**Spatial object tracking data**
# # # # # # #

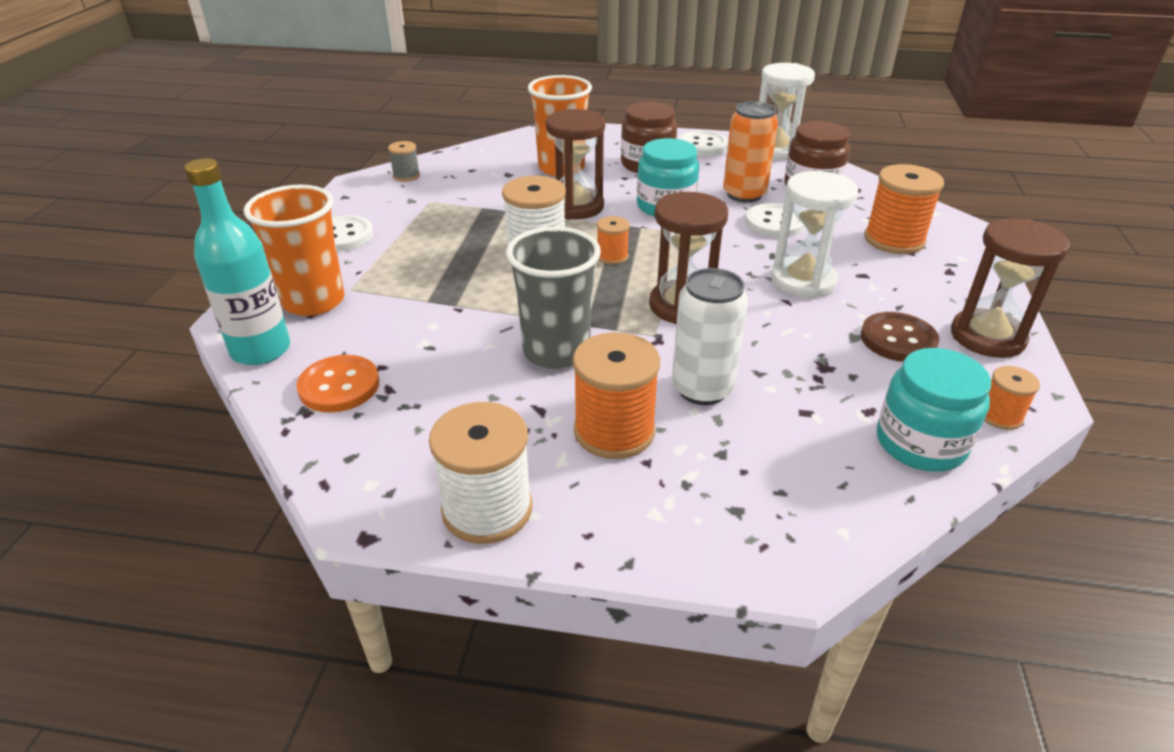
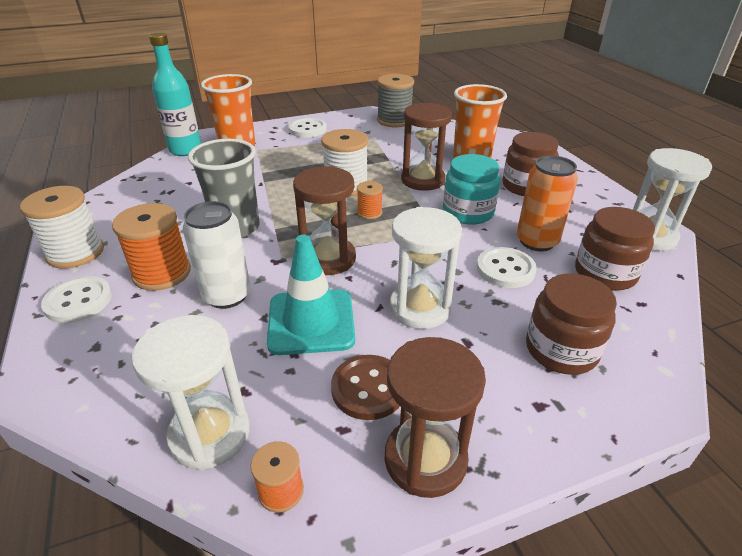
camera: 60 degrees right, 0 degrees up
(339, 386) = (165, 178): orange button -> none
(406, 176) = (394, 120): grey spool -> grey spool, size x1.90
(702, 145) = (597, 199): white button -> white button (78, 301)
(786, 345) = (311, 322): none -> turquoise traffic cone
(894, 240) = (561, 350): orange spool -> brown jar
(920, 443) = (210, 434): turquoise jar -> white hourglass

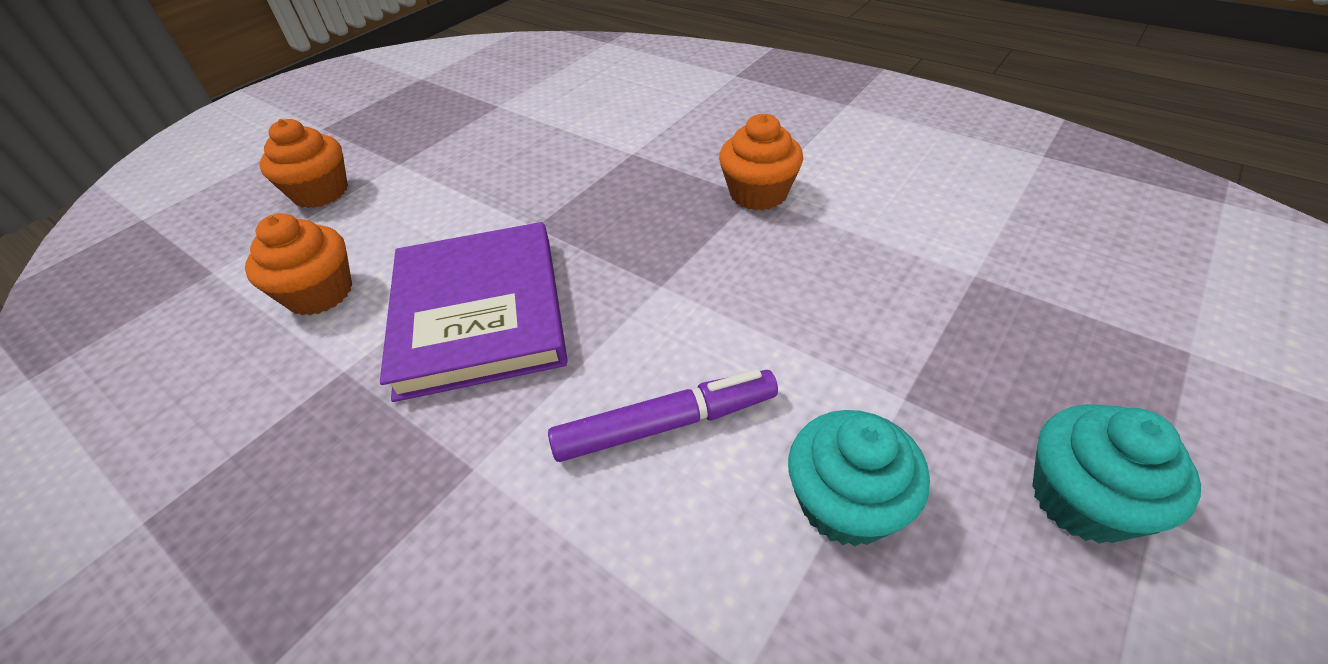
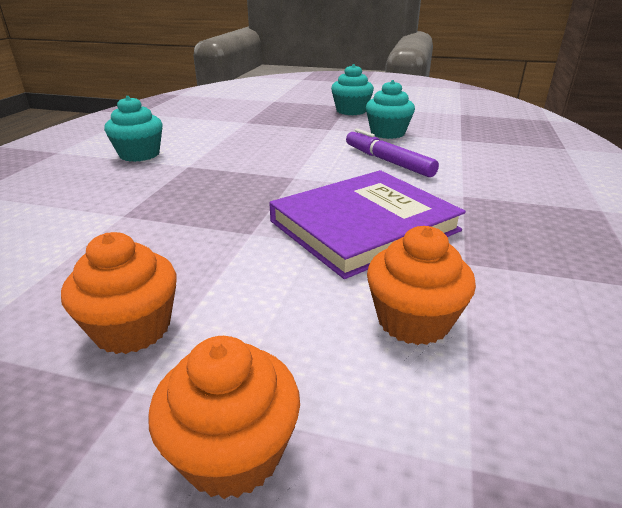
camera: 115 degrees left, 15 degrees down
(758, 193) = (185, 164): orange cupcake -> orange cupcake (132, 328)
(813, 159) = (139, 154): none -> turquoise cupcake

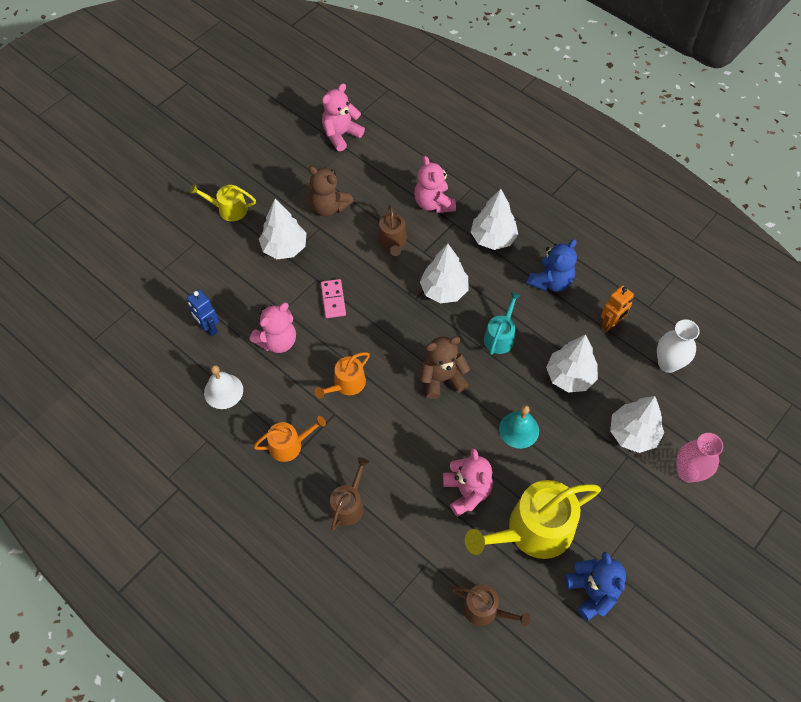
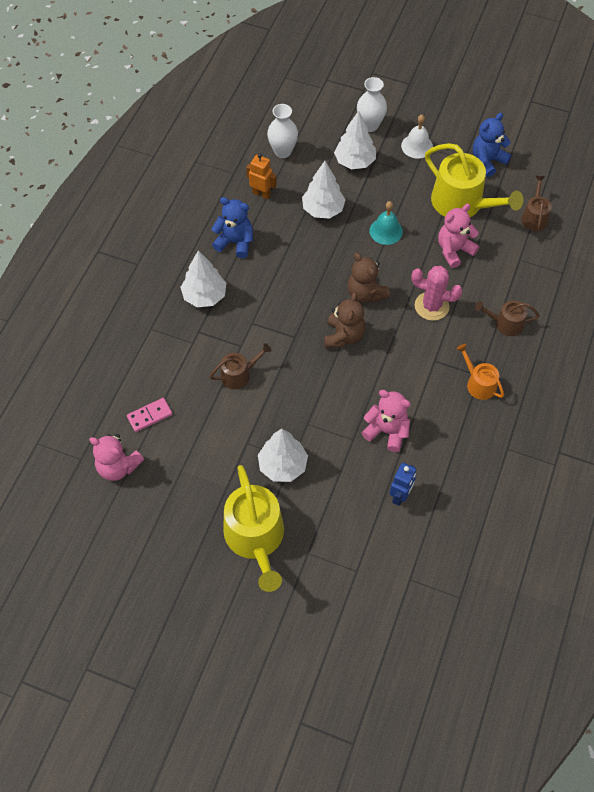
camera: 110 degrees left, 0 degrees up
(223, 391) = (456, 455): white bell -> white bell (417, 146)
(228, 209) = (256, 538): yellow watering can -> yellow watering can, size x1.92
(329, 207) = (218, 443): brown teddy bear -> brown teddy bear (343, 336)
(333, 299) = (323, 401): pink domino -> pink domino (149, 416)
(346, 384) = (403, 361): orange watering can -> none
(401, 437) = (431, 306): none -> pink cactus
(433, 203) = (181, 354): pink teddy bear -> none
(444, 290) = (277, 317): white tree -> none
(500, 336) = (306, 264): turquoise watering can -> none
(688, 472) = (370, 125): pink vase -> white vase

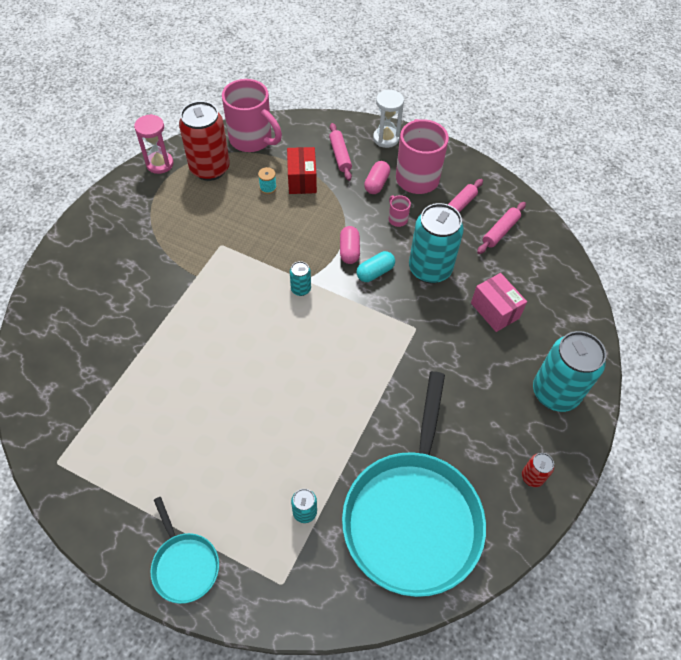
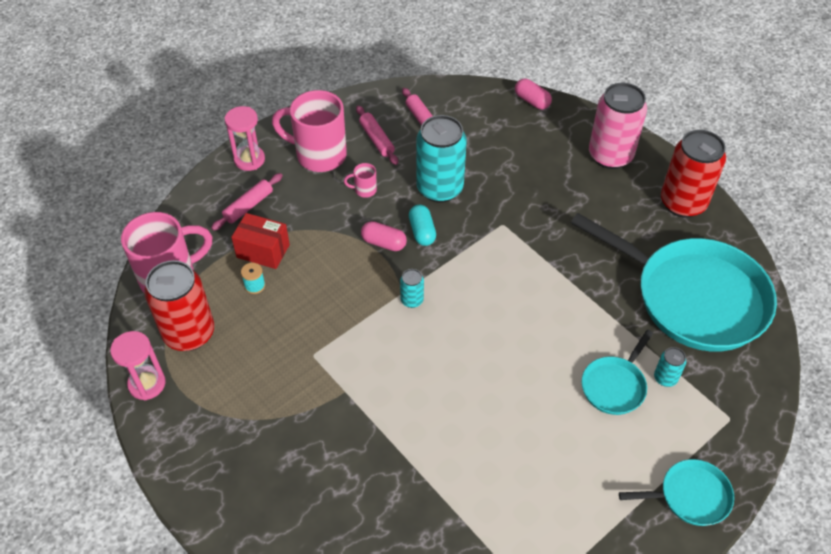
camera: 65 degrees left, 5 degrees down
(278, 469) = (615, 385): none -> turquoise pan
(340, 155) = (248, 206): pink rolling pin -> pink rolling pin turned 60 degrees counterclockwise
(376, 184) = (307, 190): pink capsule -> pink capsule (532, 101)
(386, 138) = (249, 159): white hourglass -> pink hourglass
(494, 311) = (510, 161): pink box -> none
(532, 477) = (683, 203): red can -> red can, size x2.23
(555, 392) = (610, 155): turquoise can -> pink can

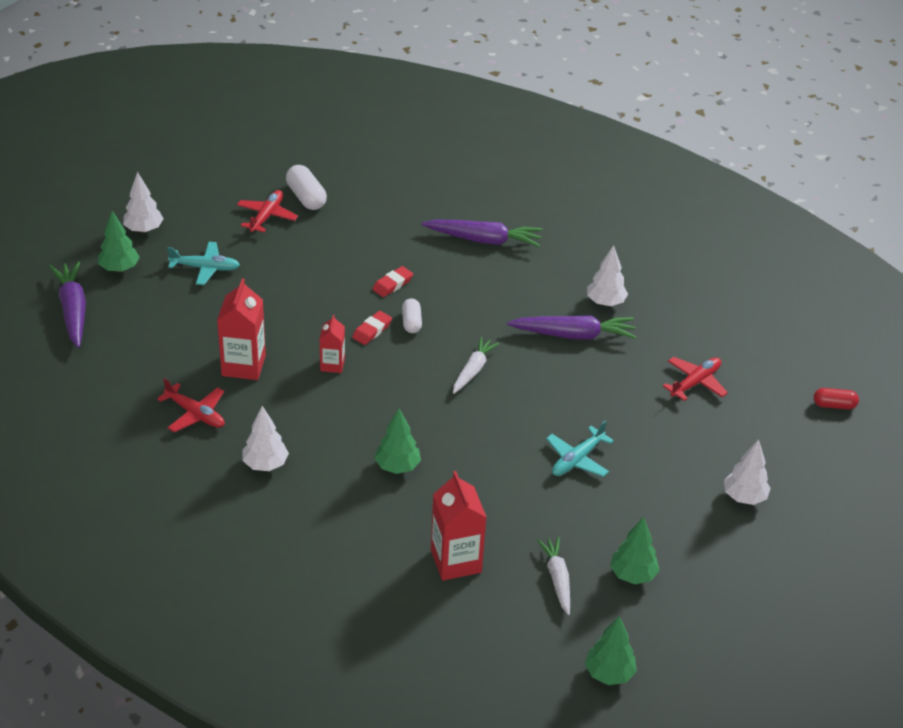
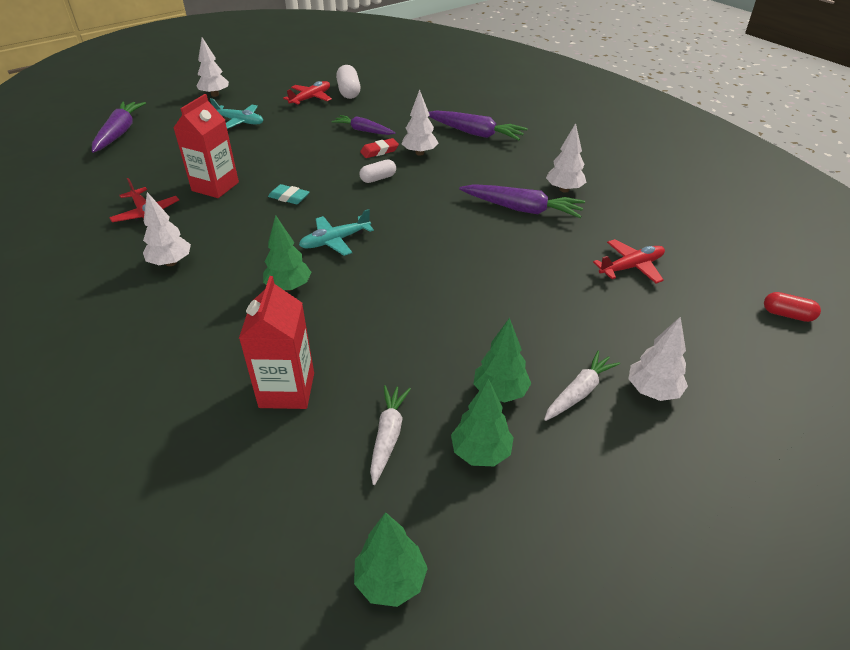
camera: 20 degrees right, 0 degrees up
(119, 268) = (177, 114): green tree -> green tree (500, 392)
(332, 365) = (289, 197): red carton -> turquoise eraser
(358, 257) = (363, 131): none -> purple carrot
(372, 330) = (340, 179): red eraser -> none
(411, 322) = (378, 178): white capsule -> white capsule turned 45 degrees clockwise
(437, 279) = (419, 153): none -> white tree
(473, 370) = (411, 221): white carrot -> white carrot (579, 392)
(577, 459) = (474, 314): turquoise plane -> turquoise plane (335, 241)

# # # # # # #

**What you will do**
Above are the records; copy from them only the lines starting at the one containing "(758, 193) = (185, 164): orange" and ending at the one containing "camera: 65 degrees left, 5 degrees down", exactly and without pictures.

**Output for this exercise**
(758, 193) = (185, 164): orange cupcake -> orange cupcake (132, 328)
(813, 159) = (139, 154): none -> turquoise cupcake

camera: 110 degrees left, 0 degrees up
(223, 391) = (456, 455): white bell -> white bell (417, 146)
(228, 209) = (256, 538): yellow watering can -> yellow watering can, size x1.92
(329, 207) = (218, 443): brown teddy bear -> brown teddy bear (343, 336)
(333, 299) = (323, 401): pink domino -> pink domino (149, 416)
(346, 384) = (403, 361): orange watering can -> none
(401, 437) = (431, 306): none -> pink cactus
(433, 203) = (181, 354): pink teddy bear -> none
(444, 290) = (277, 317): white tree -> none
(500, 336) = (306, 264): turquoise watering can -> none
(688, 472) = (370, 125): pink vase -> white vase

camera: 65 degrees left, 5 degrees down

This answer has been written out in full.